DATA IN THIS EXERCISE

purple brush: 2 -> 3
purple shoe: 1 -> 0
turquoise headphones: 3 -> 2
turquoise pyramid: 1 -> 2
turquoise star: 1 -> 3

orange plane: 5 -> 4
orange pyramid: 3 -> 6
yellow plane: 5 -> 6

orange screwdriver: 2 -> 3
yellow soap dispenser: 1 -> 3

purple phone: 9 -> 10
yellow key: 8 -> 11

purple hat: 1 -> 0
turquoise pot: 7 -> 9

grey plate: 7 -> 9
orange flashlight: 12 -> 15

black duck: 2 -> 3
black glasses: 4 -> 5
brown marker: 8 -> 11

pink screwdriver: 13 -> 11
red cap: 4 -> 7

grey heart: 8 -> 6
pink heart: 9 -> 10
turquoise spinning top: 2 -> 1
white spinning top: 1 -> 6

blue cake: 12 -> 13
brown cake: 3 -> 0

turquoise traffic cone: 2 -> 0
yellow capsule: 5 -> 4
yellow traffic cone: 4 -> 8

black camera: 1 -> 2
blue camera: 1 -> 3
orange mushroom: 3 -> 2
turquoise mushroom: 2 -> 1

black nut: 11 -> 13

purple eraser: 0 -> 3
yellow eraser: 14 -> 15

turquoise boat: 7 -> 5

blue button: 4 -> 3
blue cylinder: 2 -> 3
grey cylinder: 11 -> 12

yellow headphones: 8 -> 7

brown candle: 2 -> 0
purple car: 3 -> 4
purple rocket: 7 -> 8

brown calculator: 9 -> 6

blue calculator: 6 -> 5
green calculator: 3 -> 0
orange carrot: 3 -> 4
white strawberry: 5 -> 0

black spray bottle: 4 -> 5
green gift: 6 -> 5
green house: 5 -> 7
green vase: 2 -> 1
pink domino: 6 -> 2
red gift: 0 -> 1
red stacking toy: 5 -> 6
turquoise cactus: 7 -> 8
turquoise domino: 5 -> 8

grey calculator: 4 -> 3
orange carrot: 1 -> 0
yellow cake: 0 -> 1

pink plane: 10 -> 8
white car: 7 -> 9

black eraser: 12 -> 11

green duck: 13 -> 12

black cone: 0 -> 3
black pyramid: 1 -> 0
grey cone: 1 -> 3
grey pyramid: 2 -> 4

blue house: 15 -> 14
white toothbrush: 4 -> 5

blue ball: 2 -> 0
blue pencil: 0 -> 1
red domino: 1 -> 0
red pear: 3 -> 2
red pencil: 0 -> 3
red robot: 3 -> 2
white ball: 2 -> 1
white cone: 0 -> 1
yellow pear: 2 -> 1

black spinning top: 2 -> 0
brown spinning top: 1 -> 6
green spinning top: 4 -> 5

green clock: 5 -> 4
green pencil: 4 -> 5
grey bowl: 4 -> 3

HOW TO COMPLETE THIS TASK
The lines from the beginning of the records through the line containing "yellow cake: 0 -> 1" should be reproduced exactly. Include nothing else.

REPLY TO THE EXERCISE
purple brush: 2 -> 3
purple shoe: 1 -> 0
turquoise headphones: 3 -> 2
turquoise pyramid: 1 -> 2
turquoise star: 1 -> 3

orange plane: 5 -> 4
orange pyramid: 3 -> 6
yellow plane: 5 -> 6

orange screwdriver: 2 -> 3
yellow soap dispenser: 1 -> 3

purple phone: 9 -> 10
yellow key: 8 -> 11

purple hat: 1 -> 0
turquoise pot: 7 -> 9

grey plate: 7 -> 9
orange flashlight: 12 -> 15

black duck: 2 -> 3
black glasses: 4 -> 5
brown marker: 8 -> 11

pink screwdriver: 13 -> 11
red cap: 4 -> 7

grey heart: 8 -> 6
pink heart: 9 -> 10
turquoise spinning top: 2 -> 1
white spinning top: 1 -> 6

blue cake: 12 -> 13
brown cake: 3 -> 0

turquoise traffic cone: 2 -> 0
yellow capsule: 5 -> 4
yellow traffic cone: 4 -> 8

black camera: 1 -> 2
blue camera: 1 -> 3
orange mushroom: 3 -> 2
turquoise mushroom: 2 -> 1

black nut: 11 -> 13

purple eraser: 0 -> 3
yellow eraser: 14 -> 15

turquoise boat: 7 -> 5

blue button: 4 -> 3
blue cylinder: 2 -> 3
grey cylinder: 11 -> 12

yellow headphones: 8 -> 7

brown candle: 2 -> 0
purple car: 3 -> 4
purple rocket: 7 -> 8

brown calculator: 9 -> 6

blue calculator: 6 -> 5
green calculator: 3 -> 0
orange carrot: 3 -> 4
white strawberry: 5 -> 0

black spray bottle: 4 -> 5
green gift: 6 -> 5
green house: 5 -> 7
green vase: 2 -> 1
pink domino: 6 -> 2
red gift: 0 -> 1
red stacking toy: 5 -> 6
turquoise cactus: 7 -> 8
turquoise domino: 5 -> 8

grey calculator: 4 -> 3
orange carrot: 1 -> 0
yellow cake: 0 -> 1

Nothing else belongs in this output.